Return all entries verbatim; skip any pictures.
[Records supplied — start]
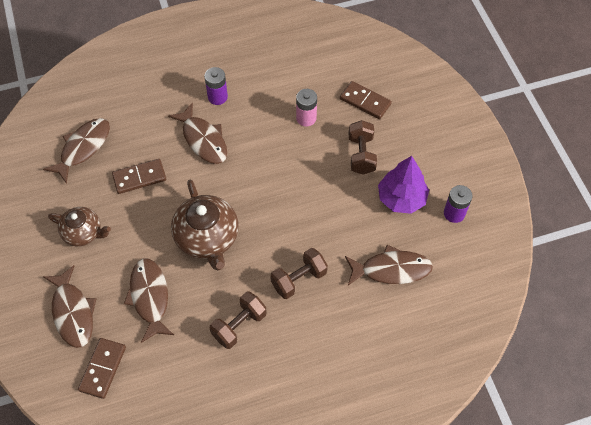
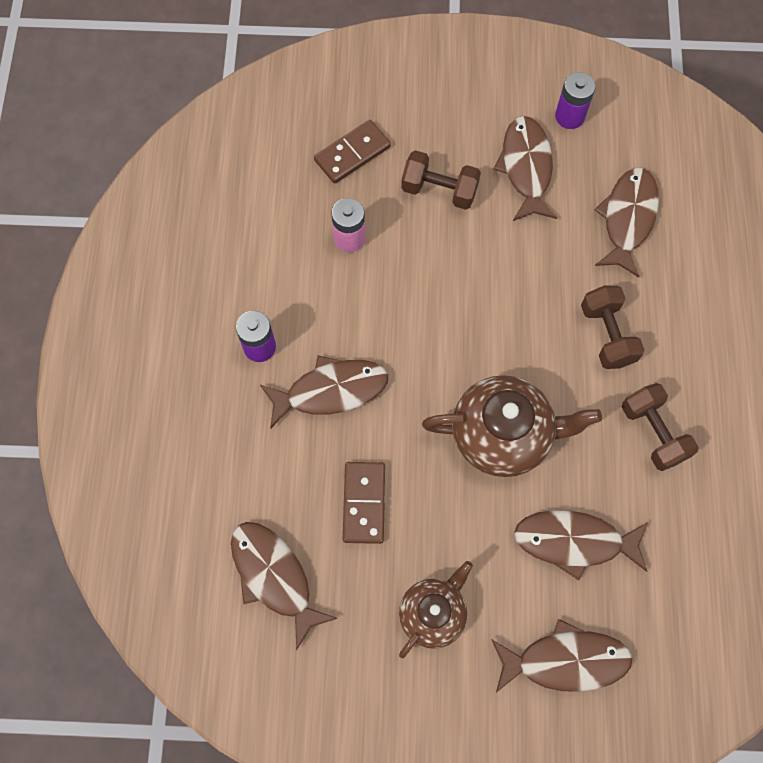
camera: 70 degrees left, 10 degrees up
(102, 368) = (667, 637): brown domino -> none
(401, 198) = (526, 167): purple tree -> brown fish

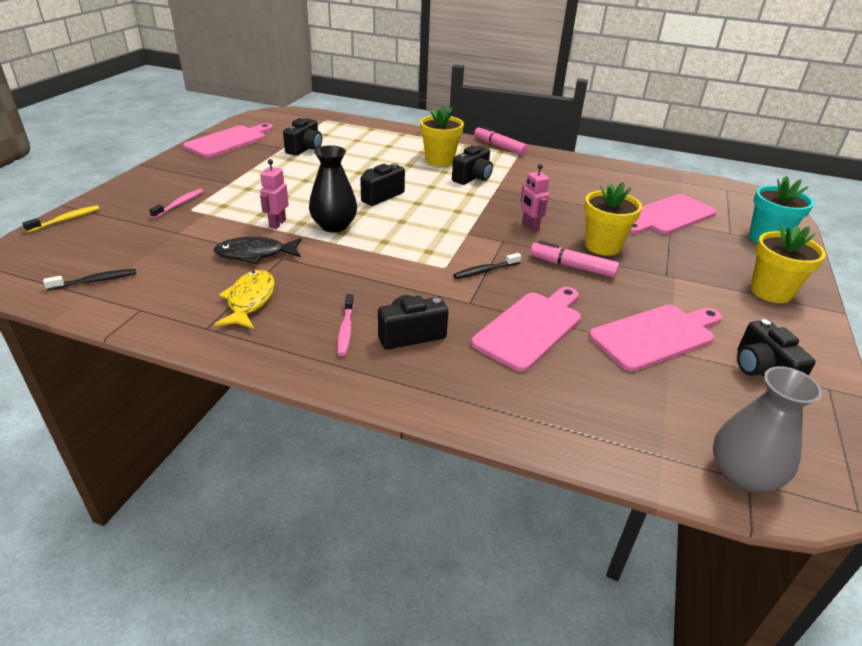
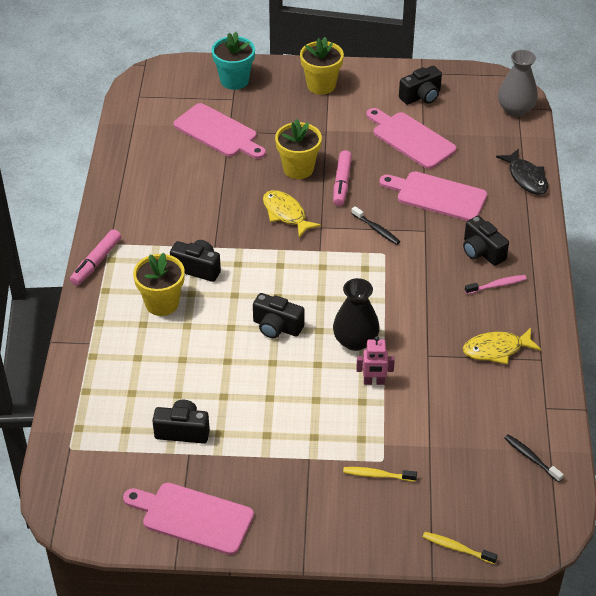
camera: 105 degrees left, 10 degrees up
(179, 204) = (377, 475): pink toothbrush -> yellow toothbrush
(255, 254) = (433, 375): black fish -> black fish (526, 178)
(530, 226) = (286, 214): pink robot -> yellow fish

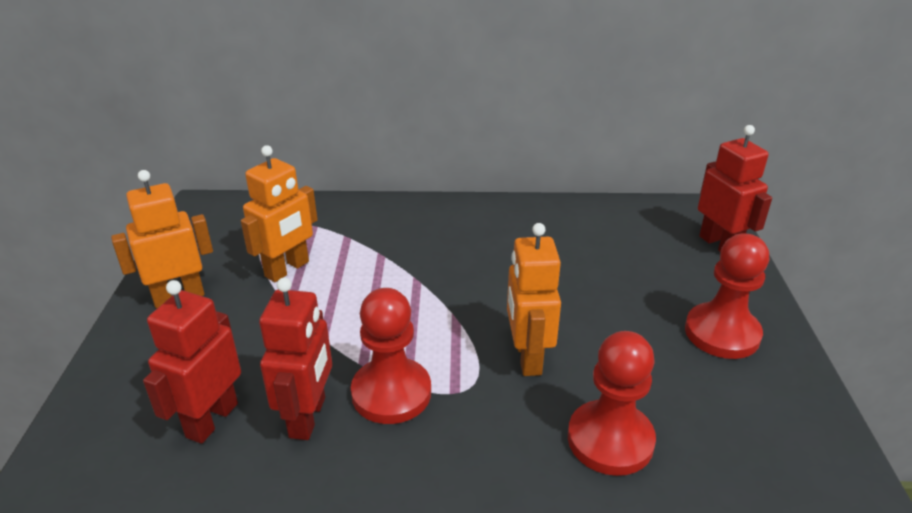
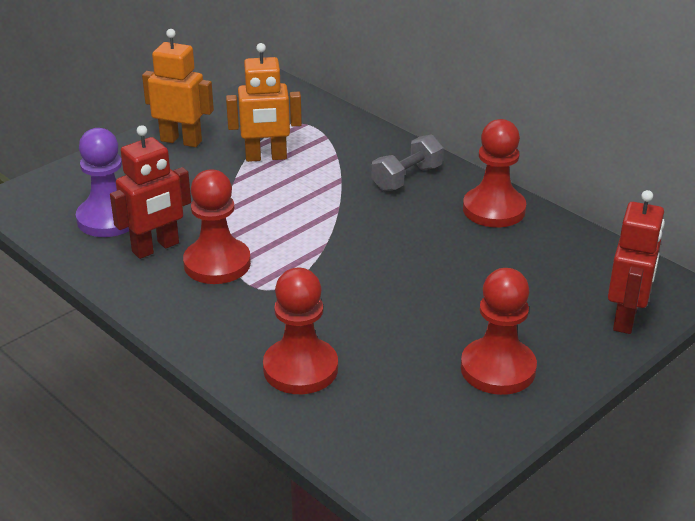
camera: 45 degrees right, 0 degrees up
(211, 420) = (109, 219): red robot -> purple pawn
(430, 226) = (407, 178): none -> grey dumbbell
(525, 217) = (494, 209): none -> red pawn
(527, 357) = (329, 296): orange robot -> none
[Records supplied — finish]
• [Reply]:
camera: 70 degrees left, 10 degrees up
(102, 368) = (667, 637): brown domino -> none
(401, 198) = (526, 167): purple tree -> brown fish

camera: 105 degrees left, 10 degrees up
(179, 204) = (377, 475): pink toothbrush -> yellow toothbrush
(255, 254) = (433, 375): black fish -> black fish (526, 178)
(530, 226) = (286, 214): pink robot -> yellow fish

camera: 45 degrees right, 0 degrees up
(211, 420) = (109, 219): red robot -> purple pawn
(430, 226) = (407, 178): none -> grey dumbbell
(525, 217) = (494, 209): none -> red pawn
(527, 357) = (329, 296): orange robot -> none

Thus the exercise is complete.